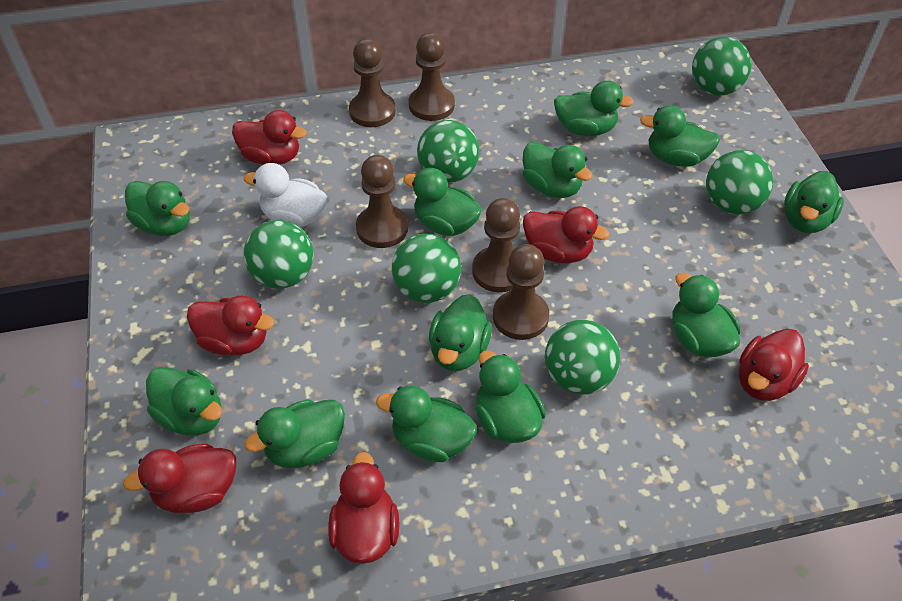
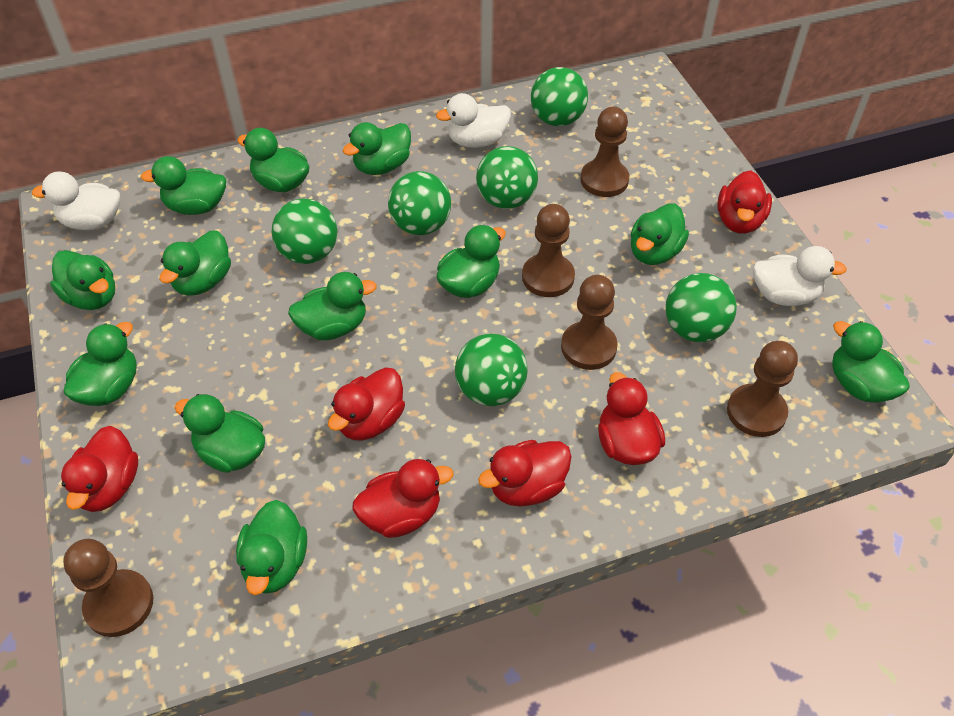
white duck: 1 -> 3

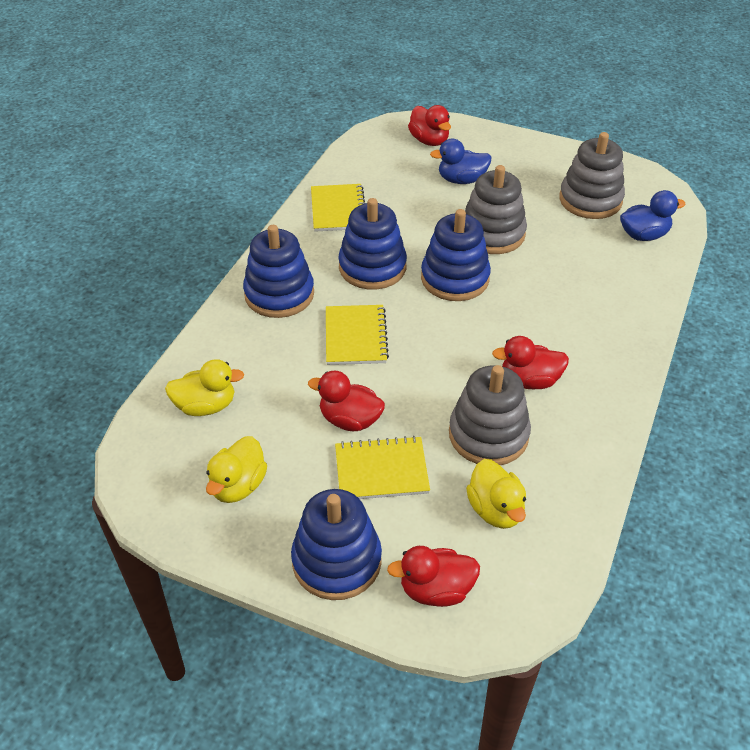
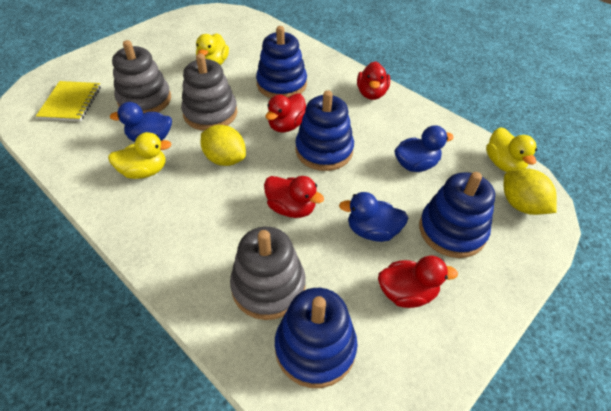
blue duck: 2 -> 3
yellow lemon: 0 -> 2
yellow notebook: 3 -> 1

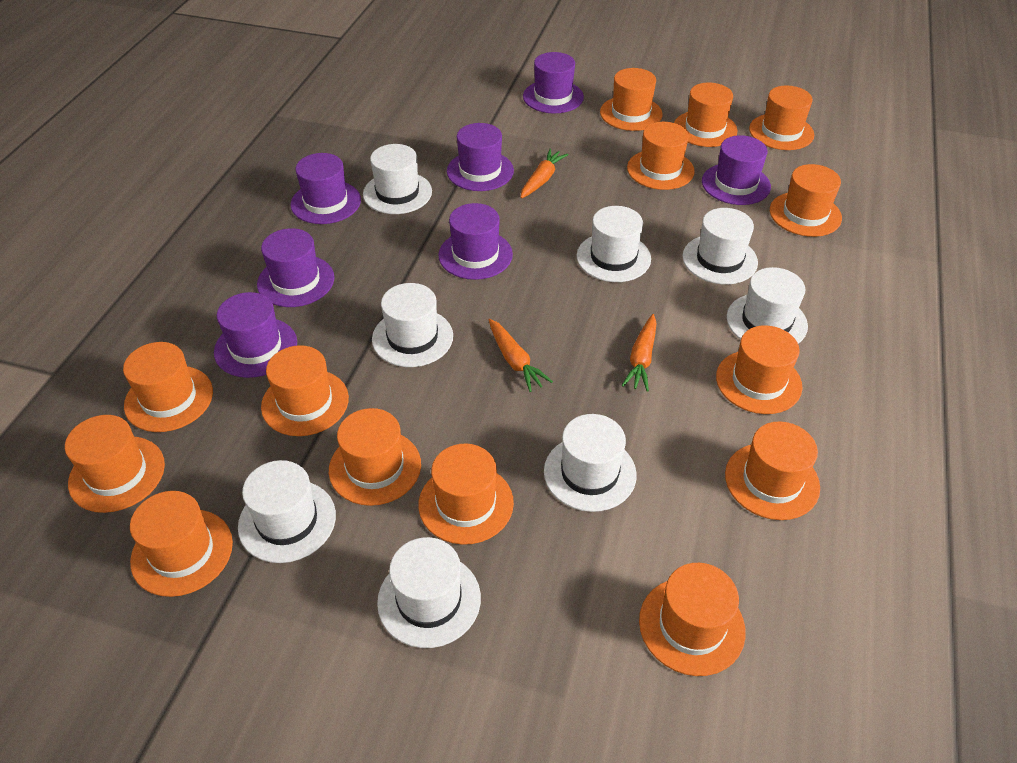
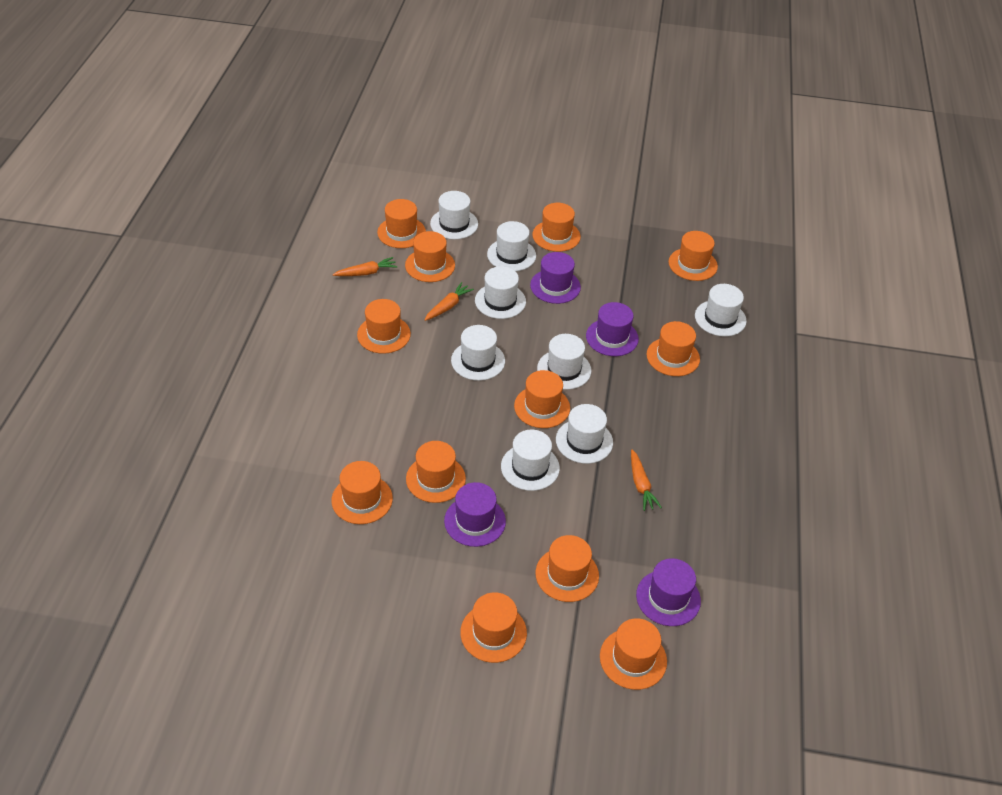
orange hat: 14 -> 12
purple hat: 7 -> 4

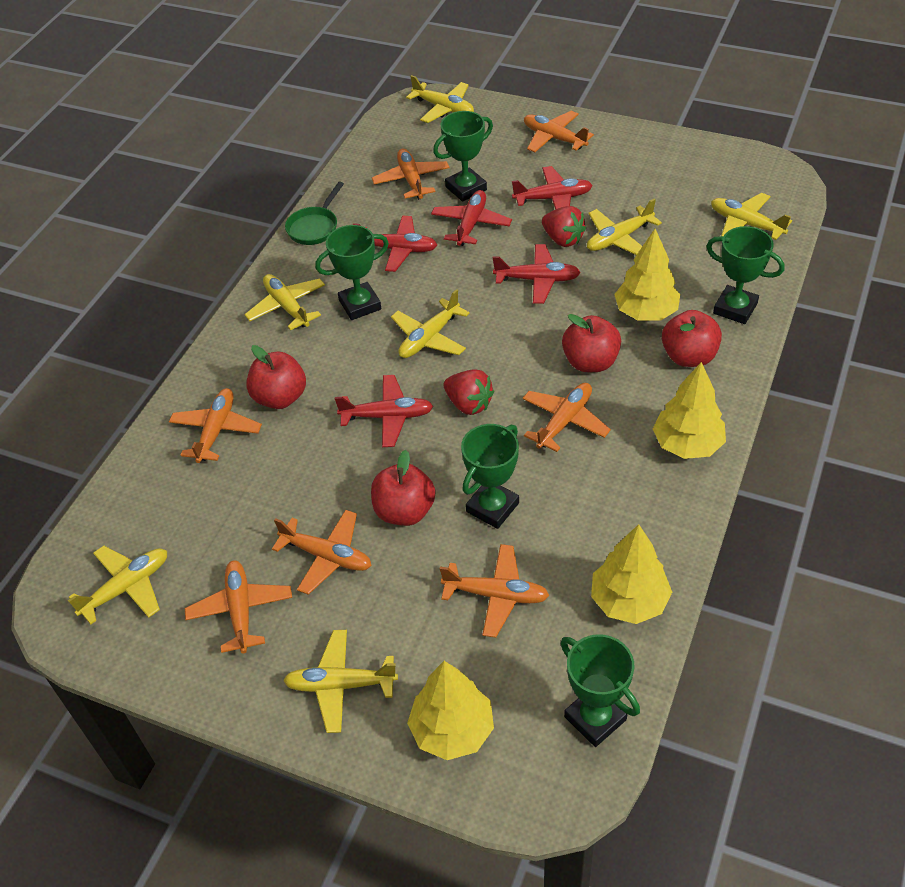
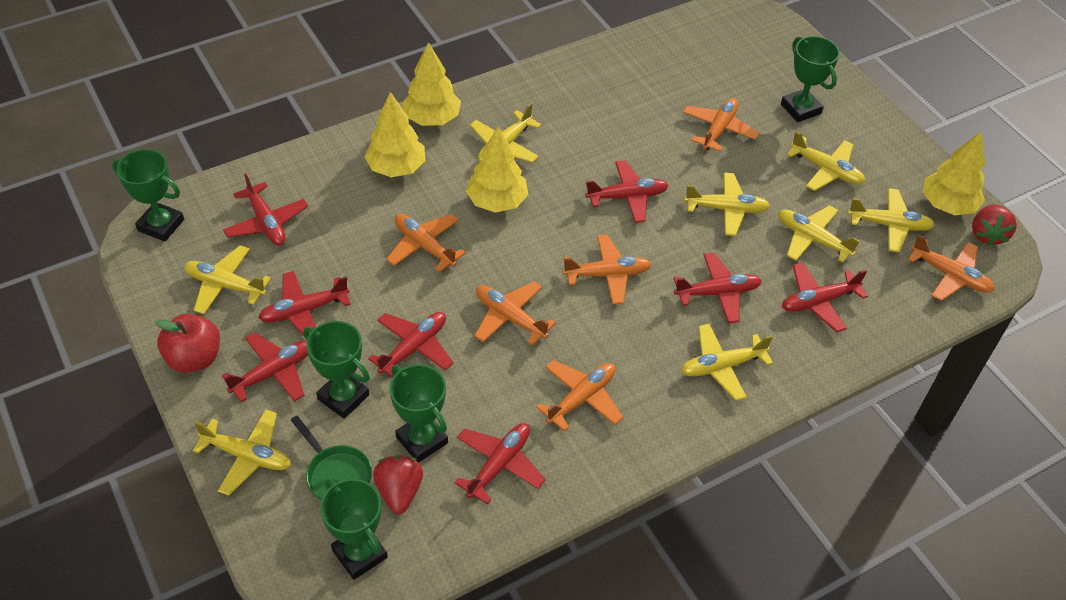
orange plane: 7 -> 6
red apple: 4 -> 1
red plane: 5 -> 8
yellow plane: 7 -> 8

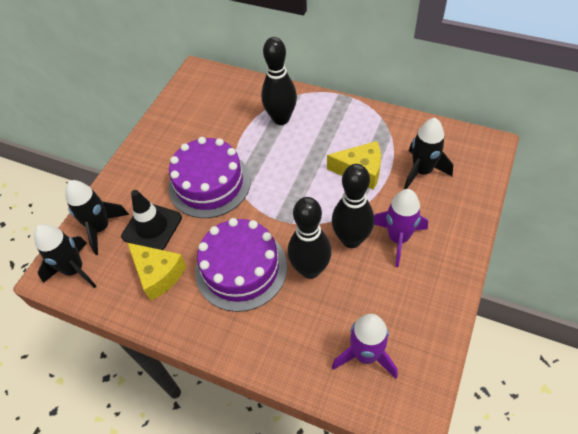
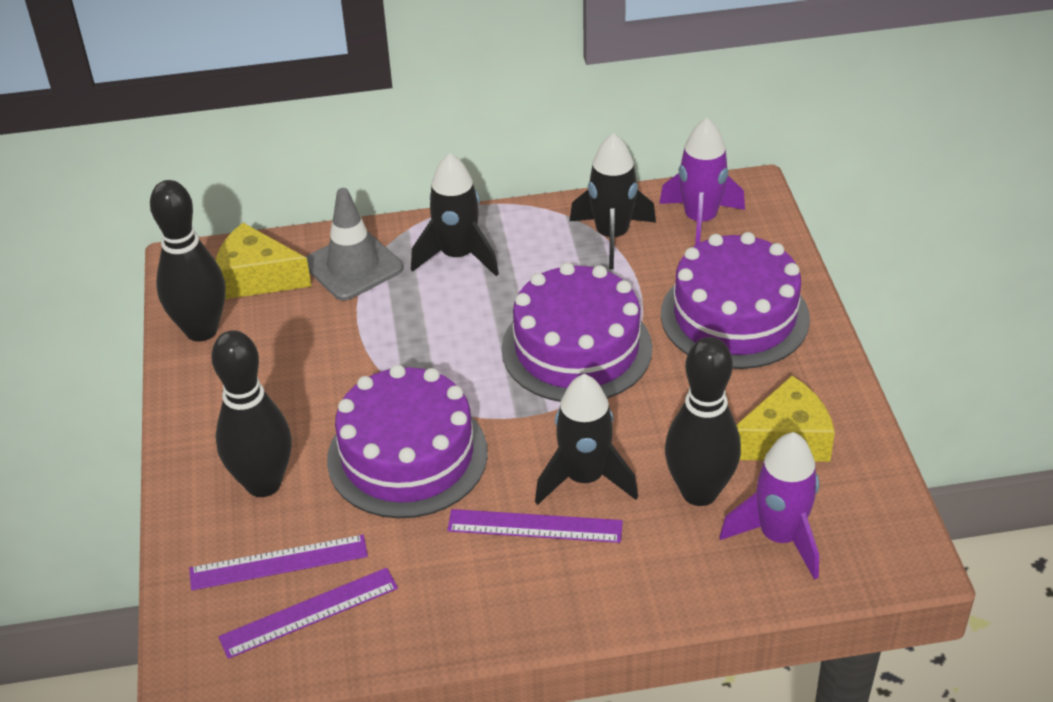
black traffic cone: 1 -> 0
grey traffic cone: 0 -> 1
purple cake: 2 -> 3
purple ruler: 0 -> 3

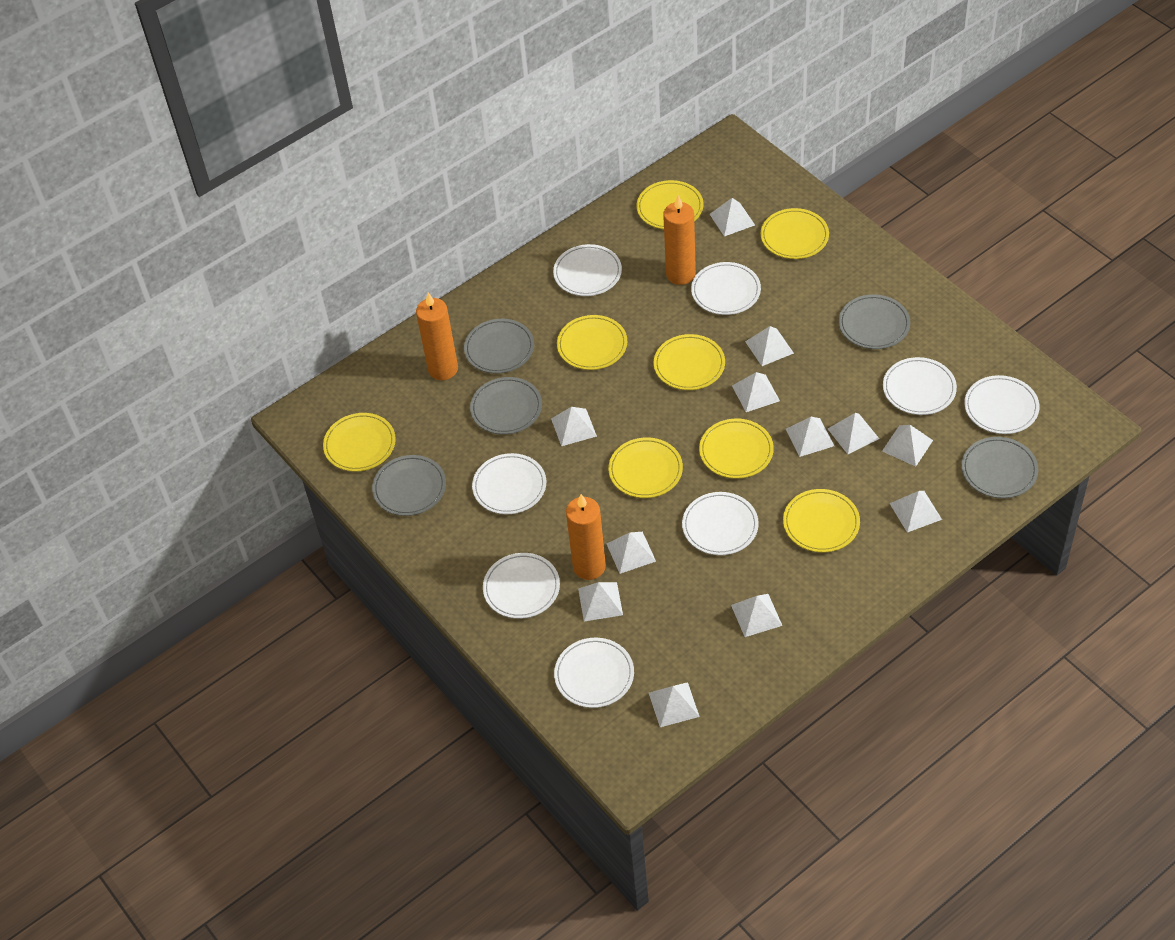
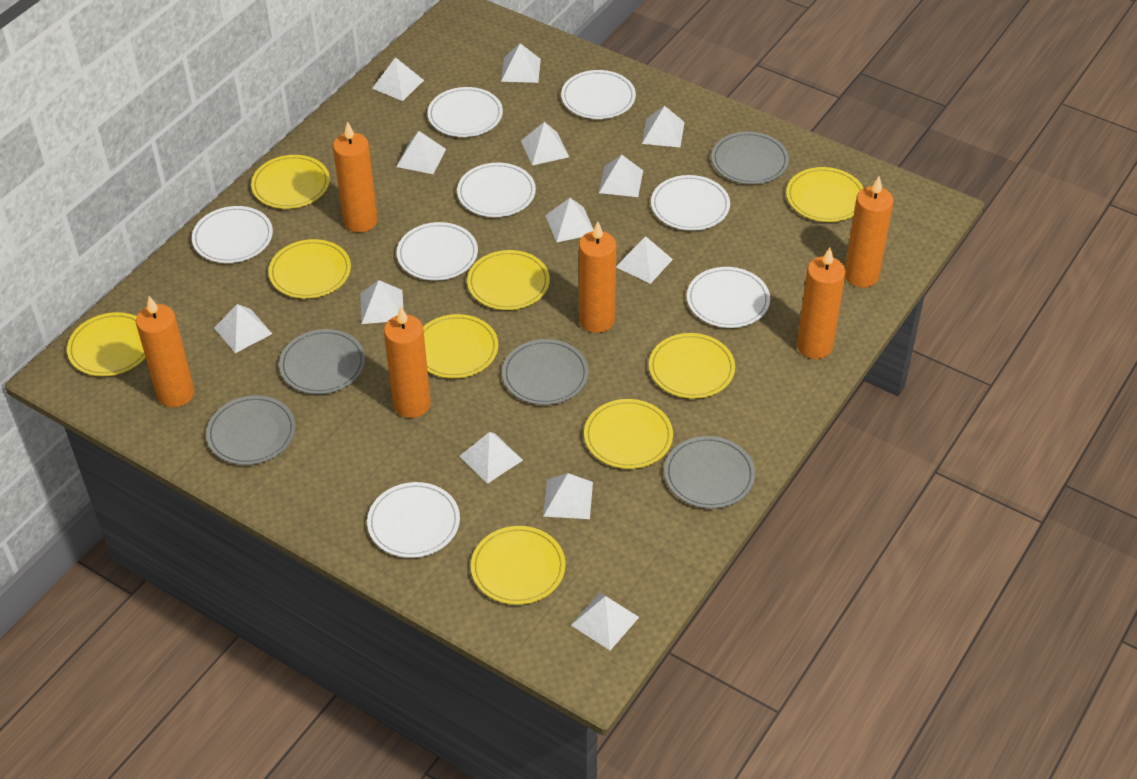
orange candle: 3 -> 6
white pyramid: 12 -> 13
yellow plate: 8 -> 9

_ _ _ _

Go through the material above and copy each line that holds the string "orange".

→ Written response
orange hat: 14 -> 12
orange plane: 7 -> 6
orange candle: 3 -> 6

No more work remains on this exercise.